◆ Exercise prompt: Every line of the data below should be retyped exactly.

◆ Supplied information:
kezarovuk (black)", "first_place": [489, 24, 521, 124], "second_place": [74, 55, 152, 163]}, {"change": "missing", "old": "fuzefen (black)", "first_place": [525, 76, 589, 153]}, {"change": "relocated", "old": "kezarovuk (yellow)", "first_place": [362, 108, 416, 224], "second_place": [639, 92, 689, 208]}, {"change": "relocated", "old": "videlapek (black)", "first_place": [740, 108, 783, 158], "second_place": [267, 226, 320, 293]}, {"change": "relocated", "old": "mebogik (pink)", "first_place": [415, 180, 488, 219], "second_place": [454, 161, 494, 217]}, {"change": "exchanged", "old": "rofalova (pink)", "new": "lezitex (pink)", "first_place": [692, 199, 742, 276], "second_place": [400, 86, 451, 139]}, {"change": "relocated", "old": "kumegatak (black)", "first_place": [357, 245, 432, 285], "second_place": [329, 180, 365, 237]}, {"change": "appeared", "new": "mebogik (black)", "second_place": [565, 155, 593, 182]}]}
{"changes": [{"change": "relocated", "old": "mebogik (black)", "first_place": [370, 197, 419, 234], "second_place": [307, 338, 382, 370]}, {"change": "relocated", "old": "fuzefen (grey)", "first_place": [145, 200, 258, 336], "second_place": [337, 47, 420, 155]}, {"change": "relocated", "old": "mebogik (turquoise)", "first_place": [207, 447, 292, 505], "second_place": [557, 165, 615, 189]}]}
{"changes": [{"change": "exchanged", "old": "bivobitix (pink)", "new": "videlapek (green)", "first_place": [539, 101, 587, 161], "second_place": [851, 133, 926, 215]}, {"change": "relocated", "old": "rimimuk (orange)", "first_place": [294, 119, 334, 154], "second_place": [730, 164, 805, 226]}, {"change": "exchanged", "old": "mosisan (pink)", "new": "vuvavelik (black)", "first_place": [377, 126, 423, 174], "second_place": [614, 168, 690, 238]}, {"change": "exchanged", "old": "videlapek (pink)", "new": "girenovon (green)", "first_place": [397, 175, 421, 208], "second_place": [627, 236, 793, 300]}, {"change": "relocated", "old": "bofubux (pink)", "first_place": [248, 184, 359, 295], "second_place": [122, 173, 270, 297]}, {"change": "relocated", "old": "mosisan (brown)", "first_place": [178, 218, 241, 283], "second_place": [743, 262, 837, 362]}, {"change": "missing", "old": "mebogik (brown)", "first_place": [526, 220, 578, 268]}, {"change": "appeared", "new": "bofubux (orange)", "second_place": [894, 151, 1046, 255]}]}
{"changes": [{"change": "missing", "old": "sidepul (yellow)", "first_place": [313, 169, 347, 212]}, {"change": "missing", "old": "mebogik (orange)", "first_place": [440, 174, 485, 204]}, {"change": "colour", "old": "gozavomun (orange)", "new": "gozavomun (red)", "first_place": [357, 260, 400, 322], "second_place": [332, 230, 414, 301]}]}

◆ Response area:
kezarovuk (black)", "first_place": [489, 24, 521, 124], "second_place": [74, 55, 152, 163]}, {"change": "missing", "old": "fuzefen (black)", "first_place": [525, 76, 589, 153]}, {"change": "relocated", "old": "kezarovuk (yellow)", "first_place": [362, 108, 416, 224], "second_place": [639, 92, 689, 208]}, {"change": "relocated", "old": "videlapek (black)", "first_place": [740, 108, 783, 158], "second_place": [267, 226, 320, 293]}, {"change": "relocated", "old": "mebogik (pink)", "first_place": [415, 180, 488, 219], "second_place": [454, 161, 494, 217]}, {"change": "exchanged", "old": "rofalova (pink)", "new": "lezitex (pink)", "first_place": [692, 199, 742, 276], "second_place": [400, 86, 451, 139]}, {"change": "relocated", "old": "kumegatak (black)", "first_place": [357, 245, 432, 285], "second_place": [329, 180, 365, 237]}, {"change": "appeared", "new": "mebogik (black)", "second_place": [565, 155, 593, 182]}]}
{"changes": [{"change": "relocated", "old": "mebogik (black)", "first_place": [370, 197, 419, 234], "second_place": [307, 338, 382, 370]}, {"change": "relocated", "old": "fuzefen (grey)", "first_place": [145, 200, 258, 336], "second_place": [337, 47, 420, 155]}, {"change": "relocated", "old": "mebogik (turquoise)", "first_place": [207, 447, 292, 505], "second_place": [557, 165, 615, 189]}]}
{"changes": [{"change": "exchanged", "old": "bivobitix (pink)", "new": "videlapek (green)", "first_place": [539, 101, 587, 161], "second_place": [851, 133, 926, 215]}, {"change": "relocated", "old": "rimimuk (orange)", "first_place": [294, 119, 334, 154], "second_place": [730, 164, 805, 226]}, {"change": "exchanged", "old": "mosisan (pink)", "new": "vuvavelik (black)", "first_place": [377, 126, 423, 174], "second_place": [614, 168, 690, 238]}, {"change": "exchanged", "old": "videlapek (pink)", "new": "girenovon (green)", "first_place": [397, 175, 421, 208], "second_place": [627, 236, 793, 300]}, {"change": "relocated", "old": "bofubux (pink)", "first_place": [248, 184, 359, 295], "second_place": [122, 173, 270, 297]}, {"change": "relocated", "old": "mosisan (brown)", "first_place": [178, 218, 241, 283], "second_place": [743, 262, 837, 362]}, {"change": "missing", "old": "mebogik (brown)", "first_place": [526, 220, 578, 268]}, {"change": "appeared", "new": "bofubux (orange)", "second_place": [894, 151, 1046, 255]}]}
{"changes": [{"change": "missing", "old": "sidepul (yellow)", "first_place": [313, 169, 347, 212]}, {"change": "missing", "old": "mebogik (orange)", "first_place": [440, 174, 485, 204]}, {"change": "colour", "old": "gozavomun (orange)", "new": "gozavomun (red)", "first_place": [357, 260, 400, 322], "second_place": [332, 230, 414, 301]}]}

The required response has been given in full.